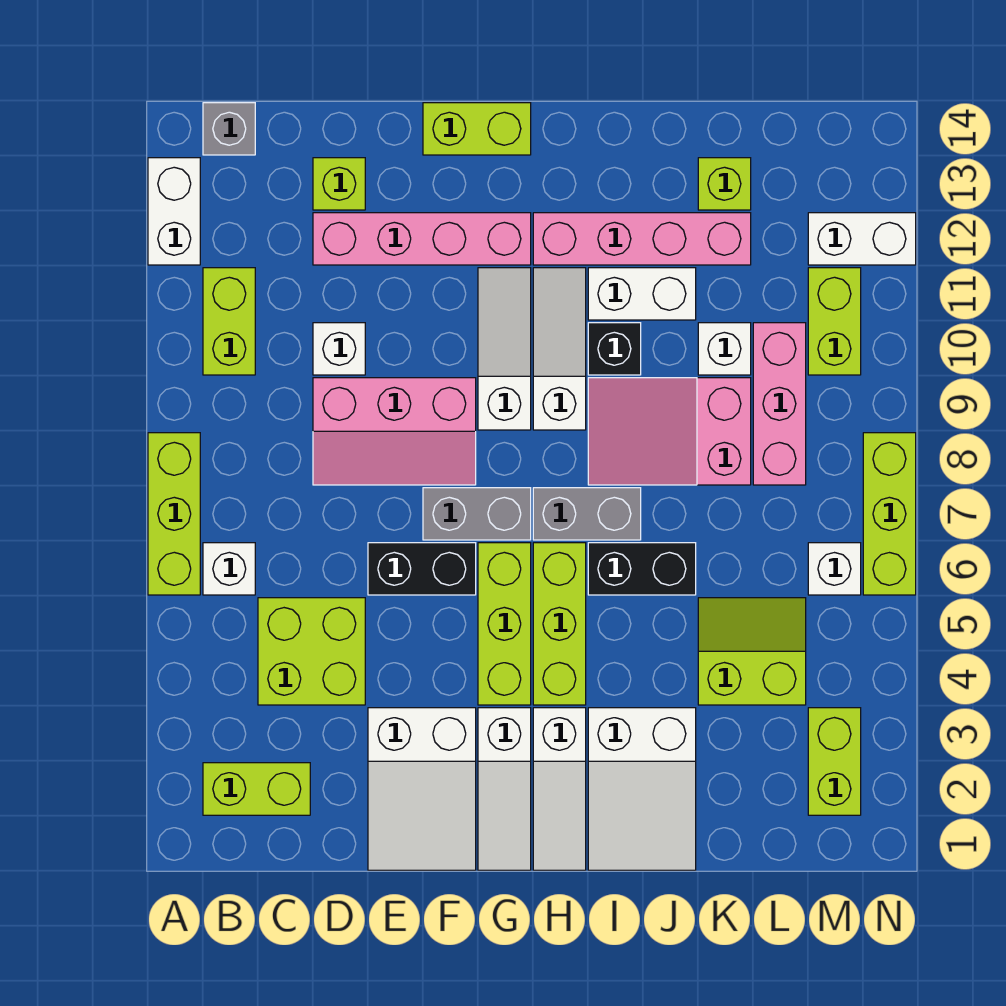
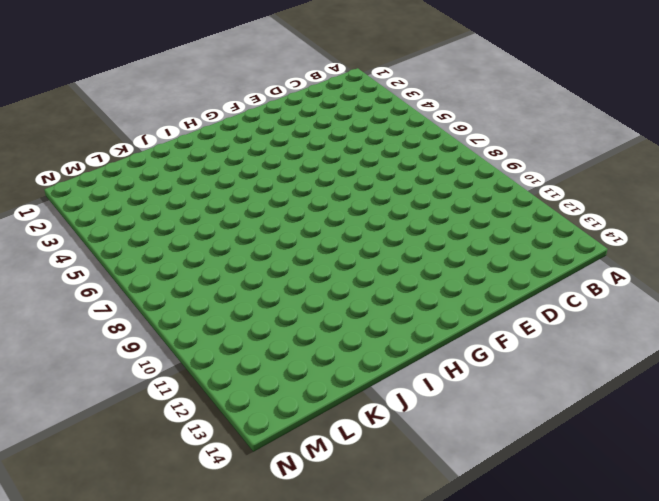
none -> lime brick A6:A8 level 1
none -> white brick A12:A13 level 1
none -> lime brick B2:C2 level 1
none -> white brick B6 level 1

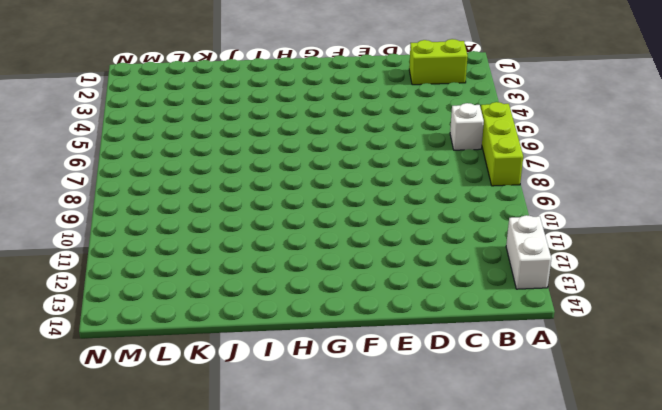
none -> lime brick B10:B11 level 1
none -> grey brick B14 level 1
none -> lime brick C4:D5 level 1
none -> pink slope D8:F9 level 1 top 9

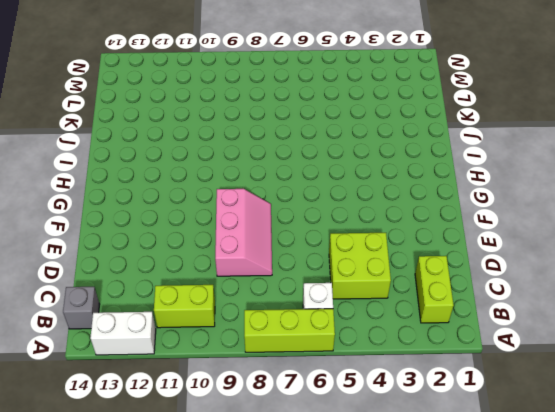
none -> white brick D10 level 1
none -> pink brick D12:G12 level 1
none -> lime brick D13 level 1
none -> white slope E1:F3 level 1 top 3

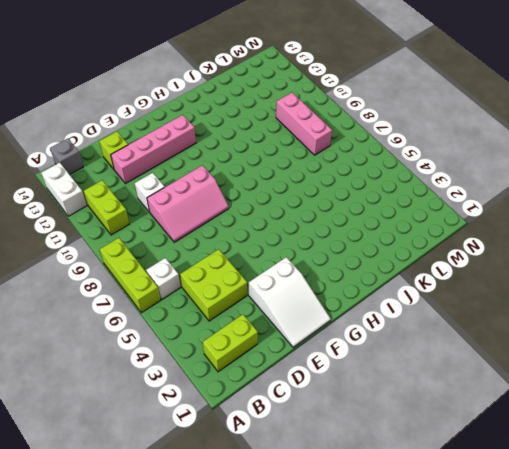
none -> black brick E6:F6 level 1
none -> grey brick F7:G7 level 1
none -> lime brick F14:G14 level 1
none -> white slope G1:G3 level 1 top 3

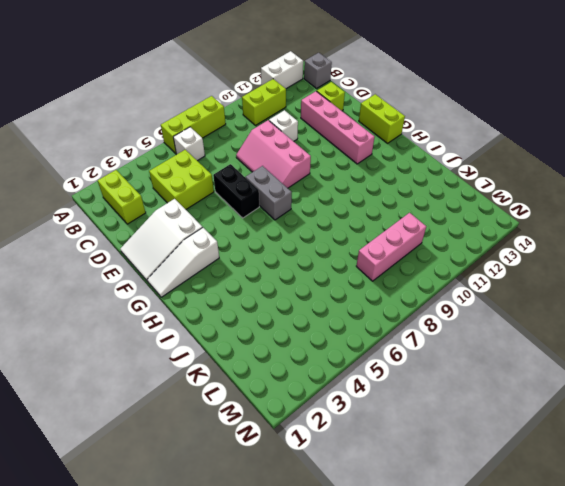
none -> lime brick G4:G6 level 1
none -> white slope G9:G11 level 1 top 9
none -> white slope H1:H3 level 1 top 3
none -> lime brick H4:H6 level 1

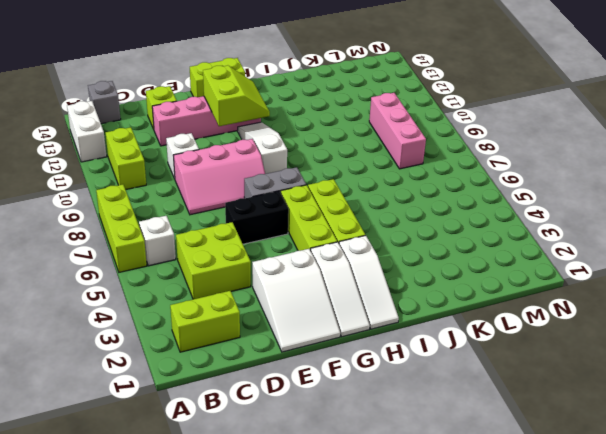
lime slope F11:G12 level 2 top F -> lime slope K4:L5 level 1 top 4
none -> grey brick H7:I7 level 1
none -> white slope H9:H11 level 1 top 9
none -> pink brick H12:K12 level 1
none -> white slope I1:J3 level 1 top 3

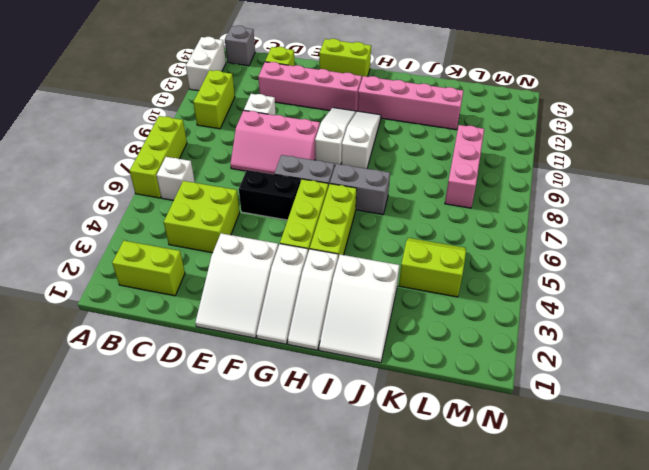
none -> black brick I6:J6 level 1
none -> pink slope I8:K9 level 1 top K
none -> black brick I10 level 1
none -> white brick I11:J11 level 1

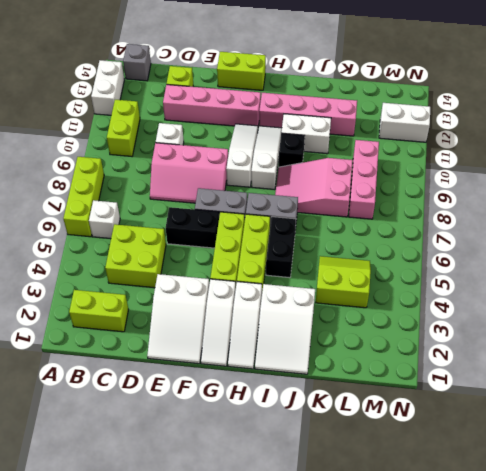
black brick I5:I6 level 1 -> black brick I6:J6 level 1
none -> white brick K10 level 1
none -> lime brick K13 level 1
none -> lime brick M2:M3 level 1
none -> white brick M6 level 1

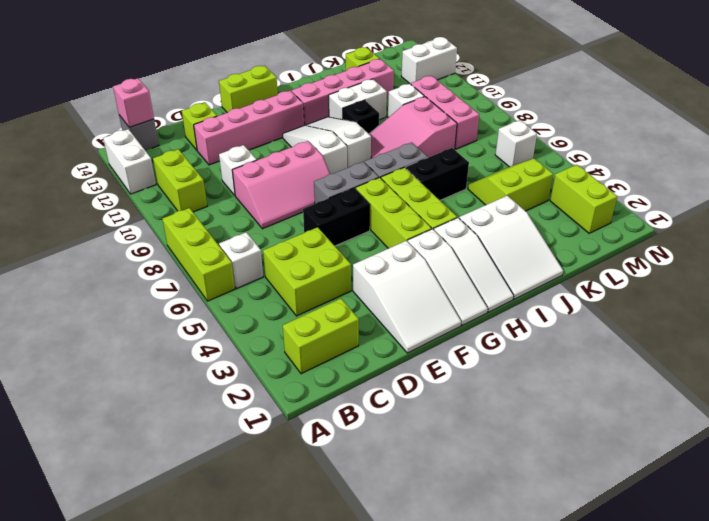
pink brick B14 level 2 -> none
none -> lime brick M10:M11 level 1
none -> lime brick N6:N8 level 1

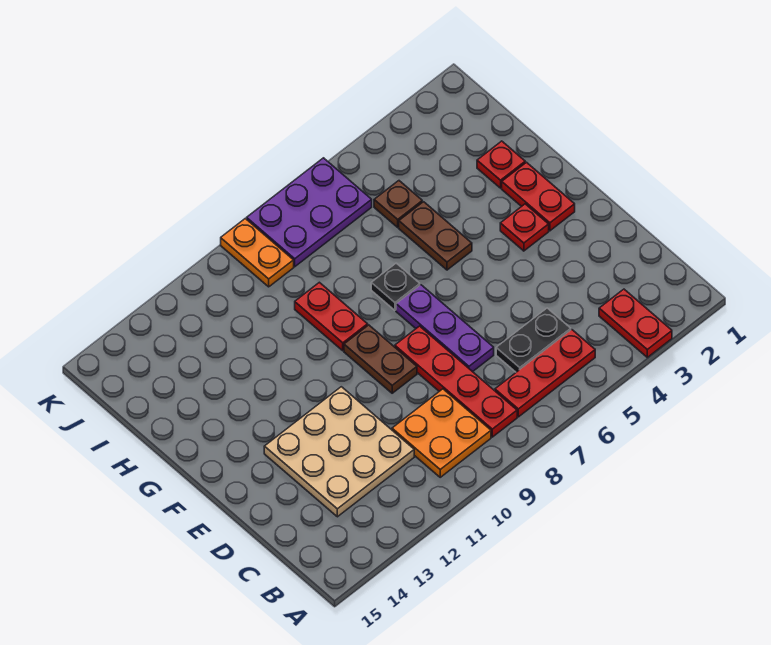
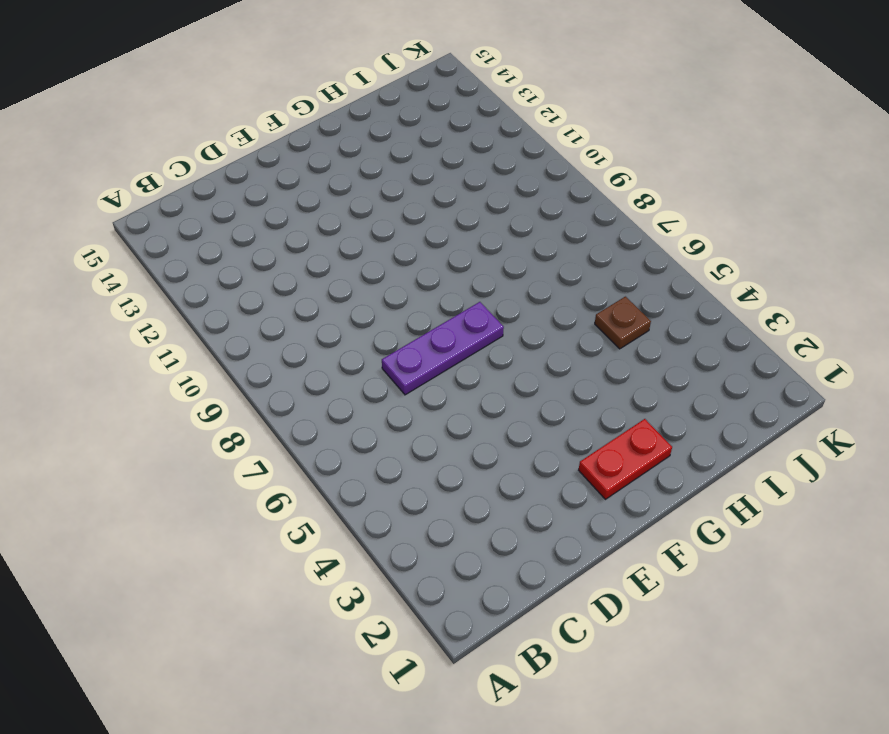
none -> red plate A3:B3 level 1
none -> red plate B5:B7 level 1
none -> red plate B8:E8 level 1

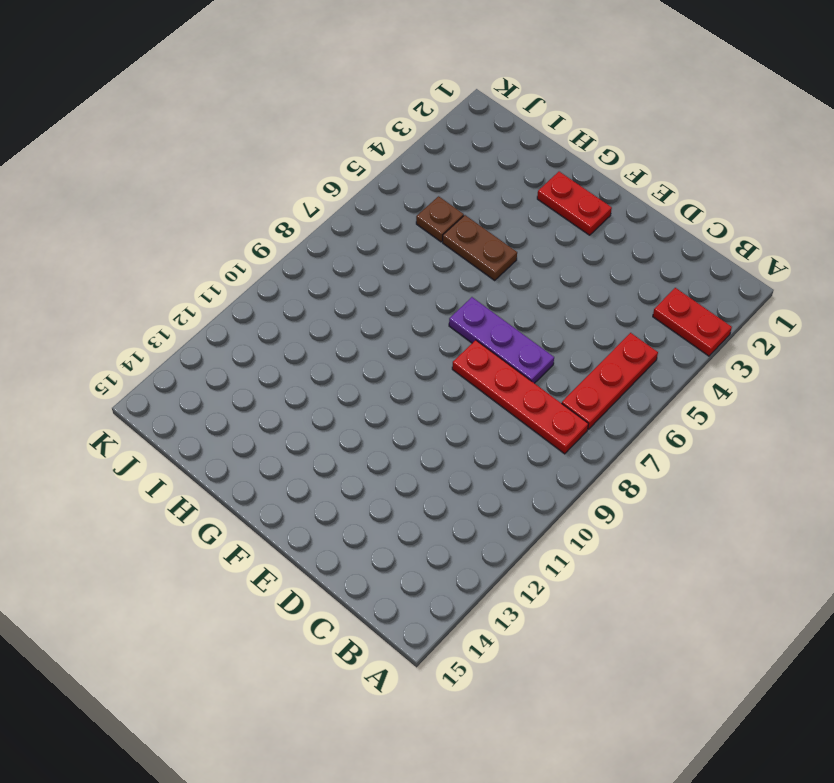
none -> orange plate B9:C10 level 1
none -> black plate C5:C6 level 1
none -> tan plate C11:E13 level 1

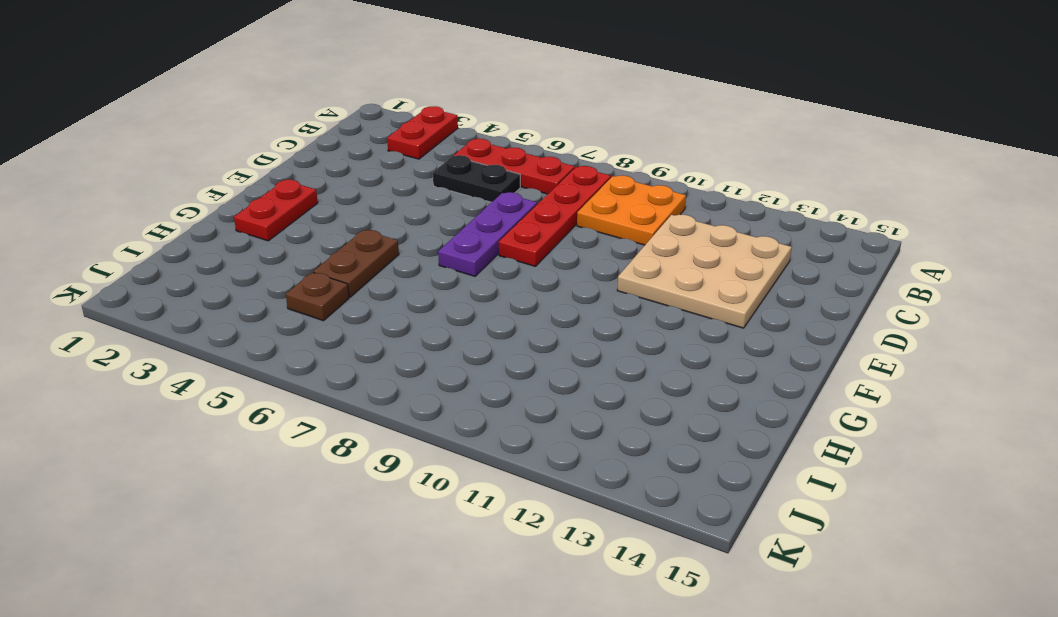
none -> brown plate E9:F9 level 1
none -> red plate F3 level 1
none -> black plate G7 level 1

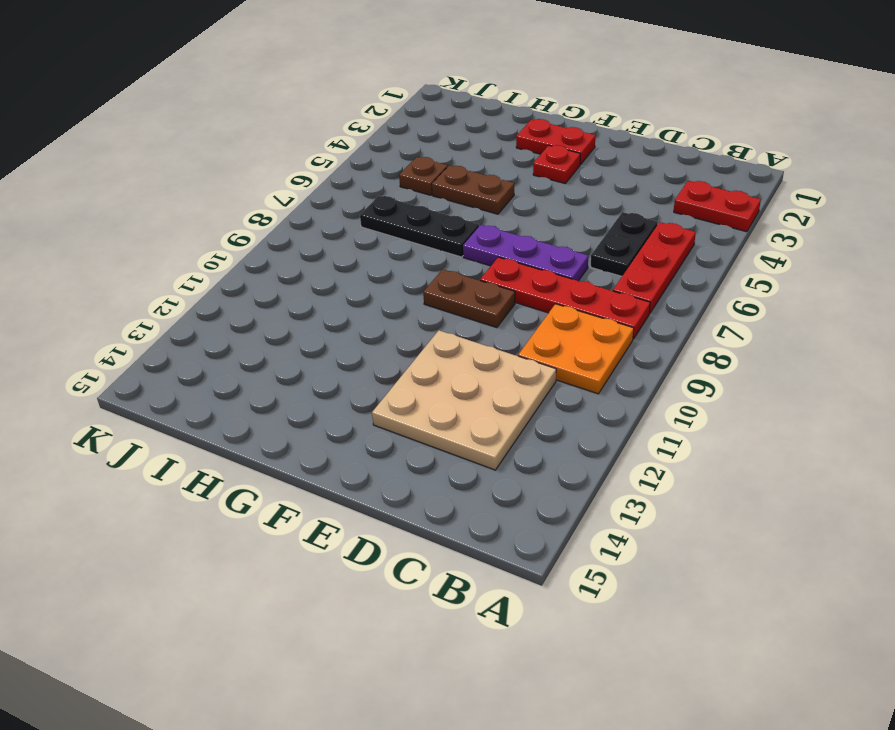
black plate G7:I7 level 1 -> black plate G7 level 1
none -> red plate G9:H9 level 1
none -> red plate H2 level 1
none -> purple plate J6:K8 level 1

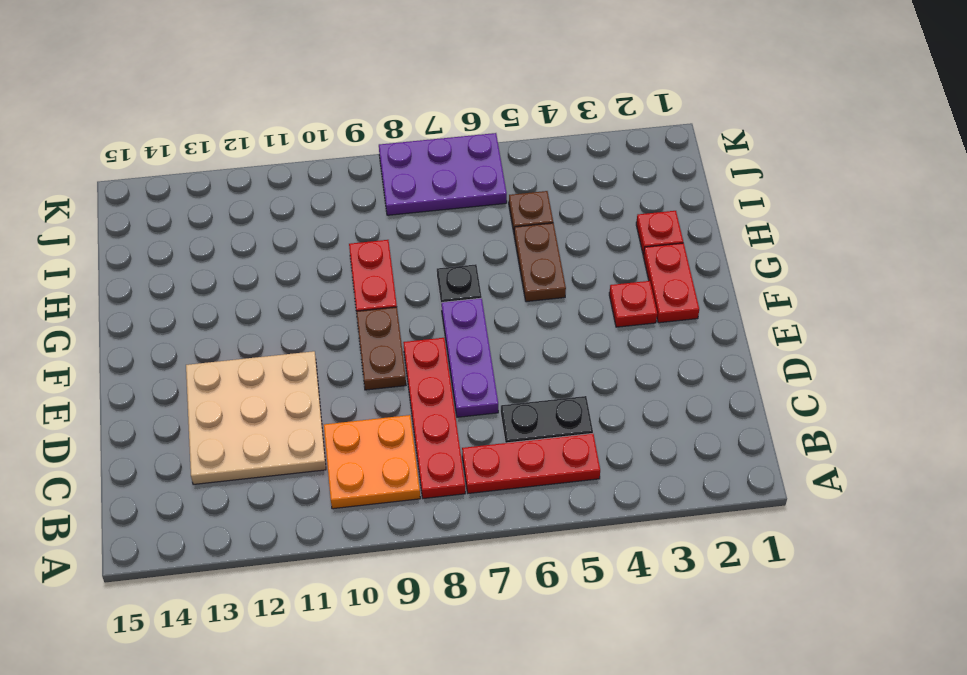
none -> red plate A3:B3 level 1
none -> orange plate J9:K9 level 1

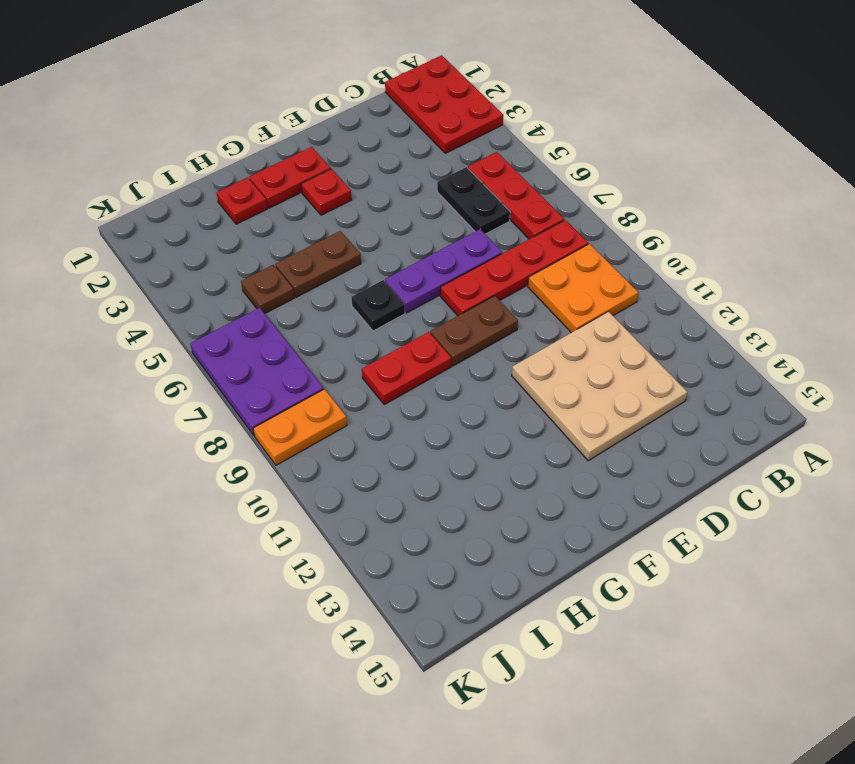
red plate A1:B3 level 1 -> red plate A3:B3 level 1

=== Task ===
Keep only those lines of the records that hold "white", and return them.

=== Answer to the problem ===
none -> white brick A12:A13 level 1
none -> white brick B6 level 1
none -> white brick D10 level 1
none -> white slope E1:F3 level 1 top 3
none -> white slope G1:G3 level 1 top 3
none -> white slope G9:G11 level 1 top 9
none -> white slope H1:H3 level 1 top 3
none -> white slope H9:H11 level 1 top 9
none -> white slope I1:J3 level 1 top 3
none -> white brick I11:J11 level 1
none -> white brick K10 level 1
none -> white brick M6 level 1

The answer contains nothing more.